* [Records for this exercise]
BEGIN

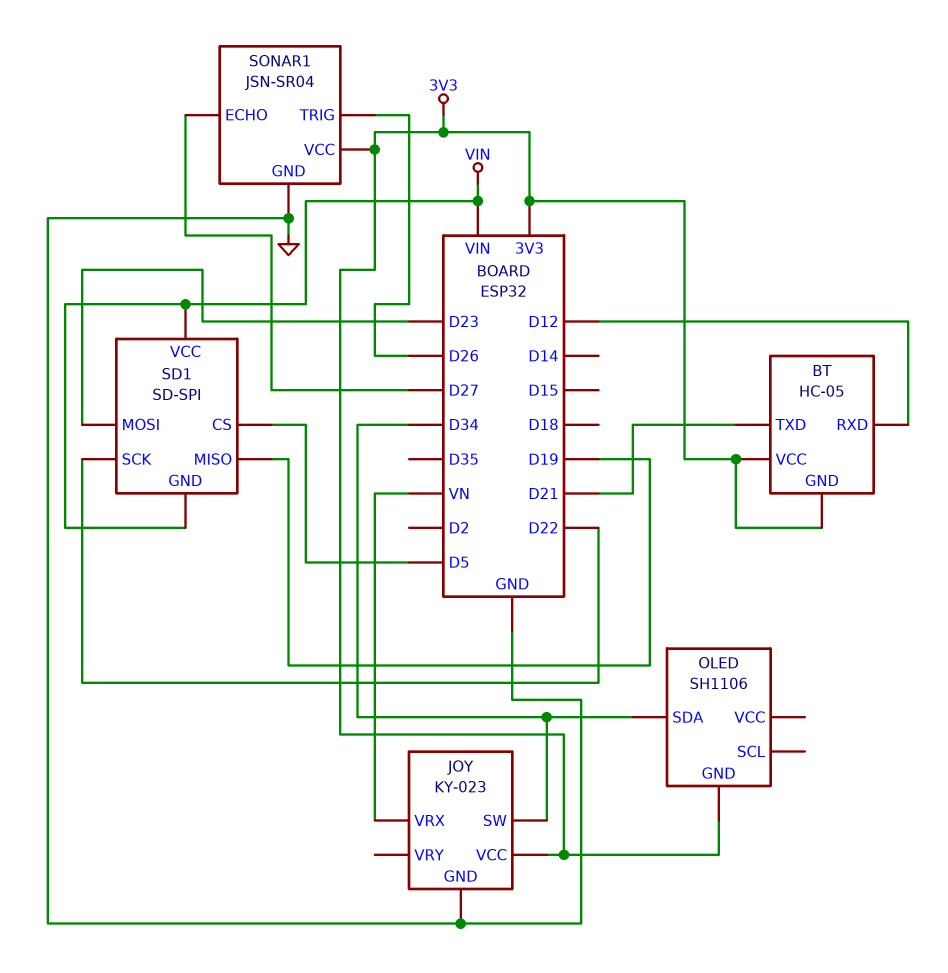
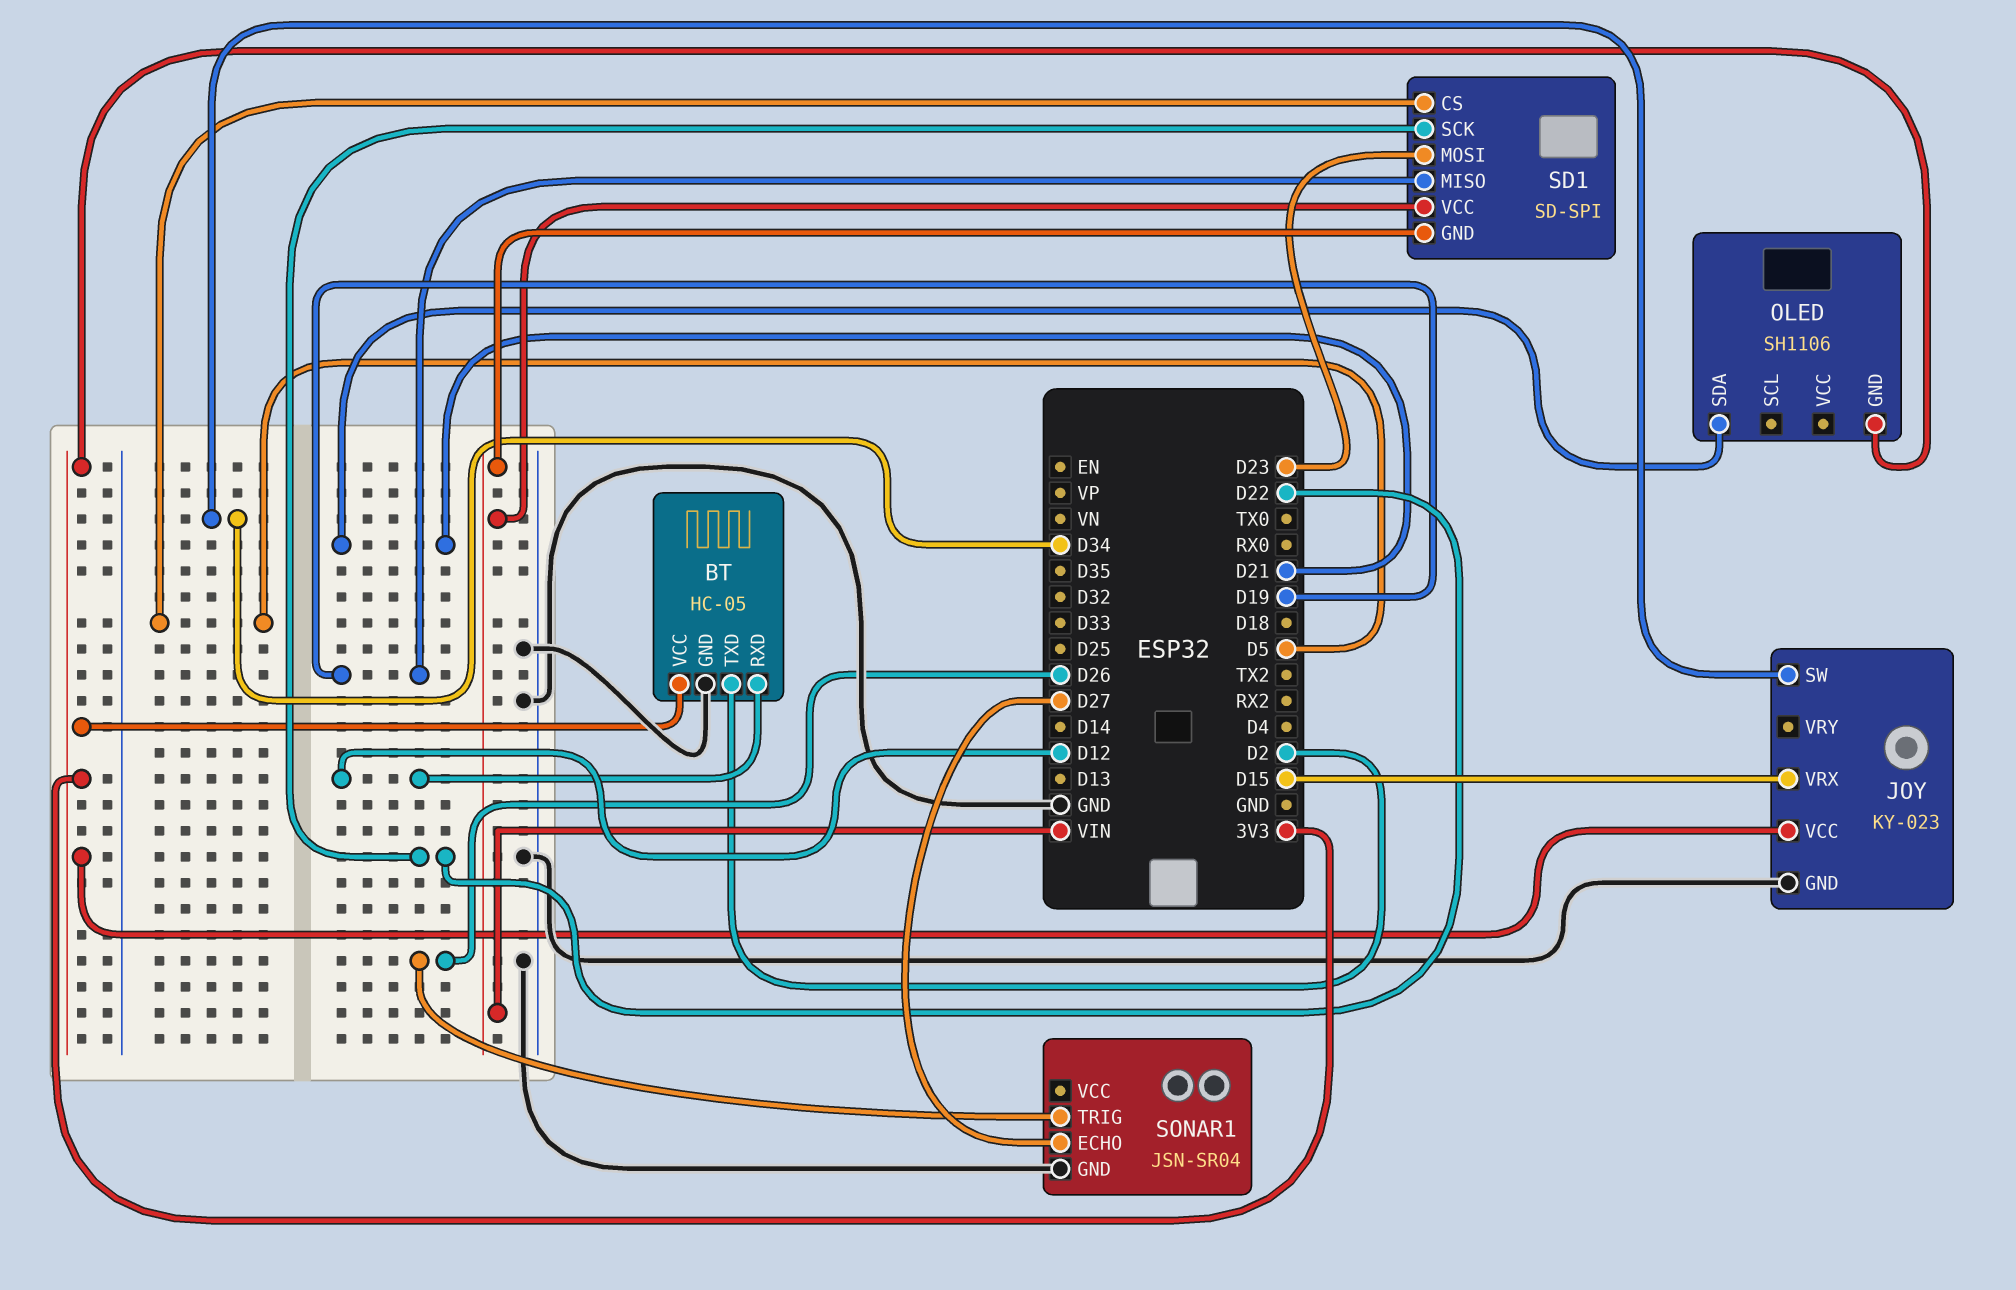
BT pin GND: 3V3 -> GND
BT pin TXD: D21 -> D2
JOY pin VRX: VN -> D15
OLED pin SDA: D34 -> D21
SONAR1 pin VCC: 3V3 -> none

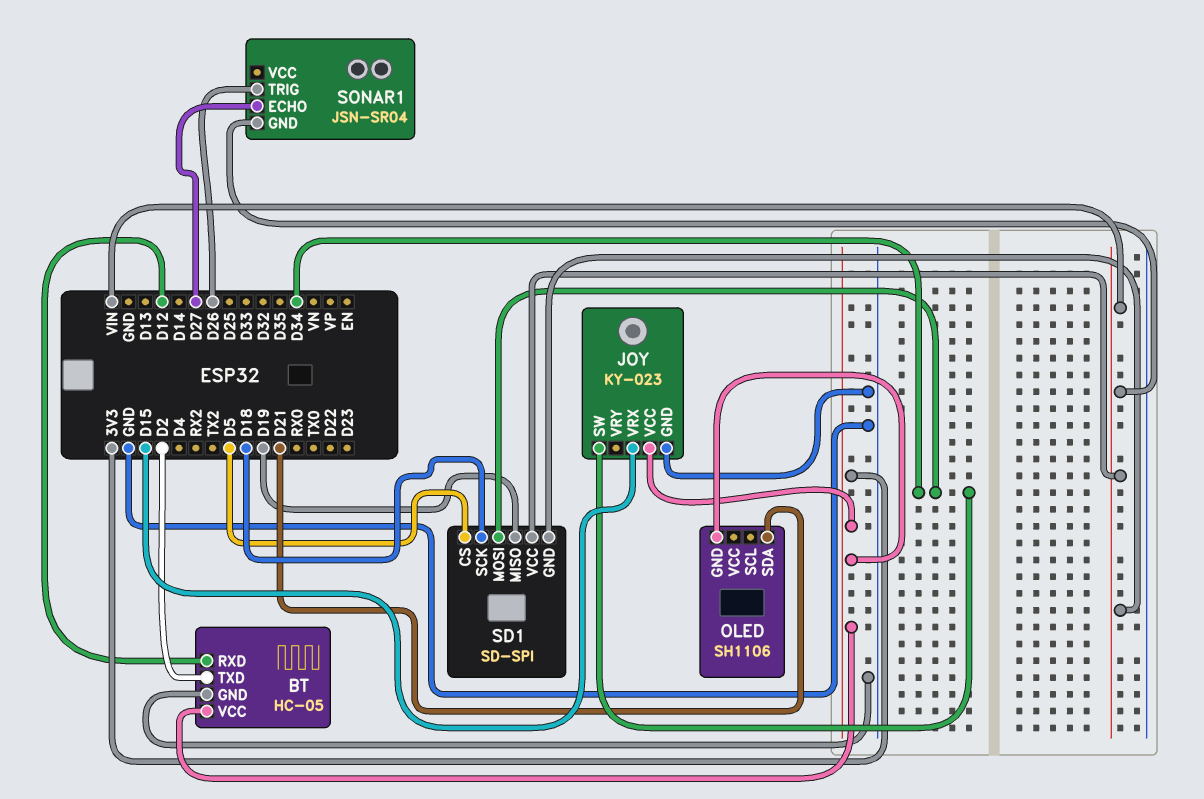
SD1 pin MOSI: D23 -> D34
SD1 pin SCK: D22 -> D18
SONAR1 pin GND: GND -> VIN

END
BEGIN

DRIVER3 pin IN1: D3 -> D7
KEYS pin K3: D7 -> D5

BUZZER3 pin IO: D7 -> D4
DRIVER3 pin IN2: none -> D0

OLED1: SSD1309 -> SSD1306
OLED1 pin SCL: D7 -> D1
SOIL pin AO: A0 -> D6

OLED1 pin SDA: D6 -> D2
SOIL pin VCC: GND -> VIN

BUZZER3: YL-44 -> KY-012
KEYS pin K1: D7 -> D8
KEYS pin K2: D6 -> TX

END

* [Task prompt] In your answer, include only the lines above starting at the line that holds "SOIL pin VCC: GND -> VIN" and ending at the line that holds "KEYS pin K2: D6 -> TX", copied exactly.

* [Final answer]
SOIL pin VCC: GND -> VIN

BUZZER3: YL-44 -> KY-012
KEYS pin K1: D7 -> D8
KEYS pin K2: D6 -> TX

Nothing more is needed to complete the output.